ASSIGNMENT -
The records that follow must be repeated exactly, line by line.

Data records
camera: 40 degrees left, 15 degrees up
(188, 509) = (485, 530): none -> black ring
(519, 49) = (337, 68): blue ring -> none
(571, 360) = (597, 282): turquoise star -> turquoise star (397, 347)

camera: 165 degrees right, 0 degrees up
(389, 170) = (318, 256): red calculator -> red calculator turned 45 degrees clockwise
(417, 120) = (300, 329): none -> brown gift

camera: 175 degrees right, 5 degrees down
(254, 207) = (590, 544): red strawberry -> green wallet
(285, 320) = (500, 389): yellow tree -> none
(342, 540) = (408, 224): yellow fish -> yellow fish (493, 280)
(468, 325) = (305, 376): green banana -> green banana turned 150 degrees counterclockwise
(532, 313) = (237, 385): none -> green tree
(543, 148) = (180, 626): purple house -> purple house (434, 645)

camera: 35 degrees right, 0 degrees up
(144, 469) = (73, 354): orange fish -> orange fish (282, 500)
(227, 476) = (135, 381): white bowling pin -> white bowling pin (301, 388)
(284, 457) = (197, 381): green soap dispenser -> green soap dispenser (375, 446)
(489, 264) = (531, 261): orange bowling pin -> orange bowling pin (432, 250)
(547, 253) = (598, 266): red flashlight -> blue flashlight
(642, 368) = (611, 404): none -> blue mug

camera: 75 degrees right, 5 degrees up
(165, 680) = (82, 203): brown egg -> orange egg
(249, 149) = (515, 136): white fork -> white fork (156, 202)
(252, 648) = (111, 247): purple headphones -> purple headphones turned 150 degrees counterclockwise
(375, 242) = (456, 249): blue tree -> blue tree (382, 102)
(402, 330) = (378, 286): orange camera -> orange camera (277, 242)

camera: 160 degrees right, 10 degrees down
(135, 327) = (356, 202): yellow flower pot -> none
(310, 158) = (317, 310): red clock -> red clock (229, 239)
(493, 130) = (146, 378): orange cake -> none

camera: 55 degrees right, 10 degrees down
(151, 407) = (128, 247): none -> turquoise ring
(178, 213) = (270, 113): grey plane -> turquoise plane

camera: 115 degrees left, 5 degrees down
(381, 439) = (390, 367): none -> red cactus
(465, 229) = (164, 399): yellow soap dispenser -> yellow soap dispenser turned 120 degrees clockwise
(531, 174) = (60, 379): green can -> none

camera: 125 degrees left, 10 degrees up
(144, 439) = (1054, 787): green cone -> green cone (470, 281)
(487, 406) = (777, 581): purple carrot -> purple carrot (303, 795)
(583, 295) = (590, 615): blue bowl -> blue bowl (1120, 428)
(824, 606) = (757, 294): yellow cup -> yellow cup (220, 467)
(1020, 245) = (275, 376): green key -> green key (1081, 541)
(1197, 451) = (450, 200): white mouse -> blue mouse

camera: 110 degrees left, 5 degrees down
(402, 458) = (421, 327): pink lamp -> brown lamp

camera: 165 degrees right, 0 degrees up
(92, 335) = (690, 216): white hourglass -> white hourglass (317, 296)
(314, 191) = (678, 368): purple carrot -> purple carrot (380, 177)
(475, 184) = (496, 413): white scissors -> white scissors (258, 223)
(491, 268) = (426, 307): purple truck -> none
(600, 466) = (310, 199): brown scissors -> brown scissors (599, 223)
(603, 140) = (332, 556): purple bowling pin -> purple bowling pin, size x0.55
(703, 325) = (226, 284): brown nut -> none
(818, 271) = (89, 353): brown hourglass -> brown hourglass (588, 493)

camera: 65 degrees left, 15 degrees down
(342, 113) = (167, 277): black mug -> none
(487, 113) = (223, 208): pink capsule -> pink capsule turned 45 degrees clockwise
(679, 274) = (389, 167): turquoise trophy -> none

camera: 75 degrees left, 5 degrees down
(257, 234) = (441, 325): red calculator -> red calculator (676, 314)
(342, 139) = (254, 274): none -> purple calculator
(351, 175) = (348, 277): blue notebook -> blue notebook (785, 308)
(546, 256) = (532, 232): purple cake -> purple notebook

REPLY -
camera: 40 degrees left, 15 degrees up
(188, 509) = (485, 530): none -> black ring
(519, 49) = (337, 68): blue ring -> none
(571, 360) = (597, 282): turquoise star -> turquoise star (397, 347)

camera: 165 degrees right, 0 degrees up
(389, 170) = (318, 256): red calculator -> red calculator turned 45 degrees clockwise
(417, 120) = (300, 329): none -> brown gift

camera: 175 degrees right, 5 degrees down
(254, 207) = (590, 544): red strawberry -> green wallet
(285, 320) = (500, 389): yellow tree -> none
(342, 540) = (408, 224): yellow fish -> yellow fish (493, 280)
(468, 325) = (305, 376): green banana -> green banana turned 150 degrees counterclockwise
(532, 313) = (237, 385): none -> green tree
(543, 148) = (180, 626): purple house -> purple house (434, 645)

camera: 35 degrees right, 0 degrees up
(144, 469) = (73, 354): orange fish -> orange fish (282, 500)
(227, 476) = (135, 381): white bowling pin -> white bowling pin (301, 388)
(284, 457) = (197, 381): green soap dispenser -> green soap dispenser (375, 446)
(489, 264) = (531, 261): orange bowling pin -> orange bowling pin (432, 250)
(547, 253) = (598, 266): red flashlight -> blue flashlight
(642, 368) = (611, 404): none -> blue mug

camera: 75 degrees right, 5 degrees up
(165, 680) = (82, 203): brown egg -> orange egg
(249, 149) = (515, 136): white fork -> white fork (156, 202)
(252, 648) = (111, 247): purple headphones -> purple headphones turned 150 degrees counterclockwise
(375, 242) = (456, 249): blue tree -> blue tree (382, 102)
(402, 330) = (378, 286): orange camera -> orange camera (277, 242)

camera: 160 degrees right, 10 degrees down
(135, 327) = (356, 202): yellow flower pot -> none
(310, 158) = (317, 310): red clock -> red clock (229, 239)
(493, 130) = (146, 378): orange cake -> none

camera: 55 degrees right, 10 degrees down
(151, 407) = (128, 247): none -> turquoise ring
(178, 213) = (270, 113): grey plane -> turquoise plane

camera: 115 degrees left, 5 degrees down
(381, 439) = (390, 367): none -> red cactus
(465, 229) = (164, 399): yellow soap dispenser -> yellow soap dispenser turned 120 degrees clockwise
(531, 174) = (60, 379): green can -> none

camera: 125 degrees left, 10 degrees up
(144, 439) = (1054, 787): green cone -> green cone (470, 281)
(487, 406) = (777, 581): purple carrot -> purple carrot (303, 795)
(583, 295) = (590, 615): blue bowl -> blue bowl (1120, 428)
(824, 606) = (757, 294): yellow cup -> yellow cup (220, 467)
(1020, 245) = (275, 376): green key -> green key (1081, 541)
(1197, 451) = (450, 200): white mouse -> blue mouse

camera: 110 degrees left, 5 degrees down
(402, 458) = (421, 327): pink lamp -> brown lamp

camera: 165 degrees right, 0 degrees up
(92, 335) = (690, 216): white hourglass -> white hourglass (317, 296)
(314, 191) = (678, 368): purple carrot -> purple carrot (380, 177)
(475, 184) = (496, 413): white scissors -> white scissors (258, 223)
(491, 268) = (426, 307): purple truck -> none
(600, 466) = (310, 199): brown scissors -> brown scissors (599, 223)
(603, 140) = (332, 556): purple bowling pin -> purple bowling pin, size x0.55
(703, 325) = (226, 284): brown nut -> none
(818, 271) = (89, 353): brown hourglass -> brown hourglass (588, 493)

camera: 65 degrees left, 15 degrees down
(342, 113) = (167, 277): black mug -> none
(487, 113) = (223, 208): pink capsule -> pink capsule turned 45 degrees clockwise
(679, 274) = (389, 167): turquoise trophy -> none

camera: 75 degrees left, 5 degrees down
(257, 234) = (441, 325): red calculator -> red calculator (676, 314)
(342, 139) = (254, 274): none -> purple calculator
(351, 175) = (348, 277): blue notebook -> blue notebook (785, 308)
(546, 256) = (532, 232): purple cake -> purple notebook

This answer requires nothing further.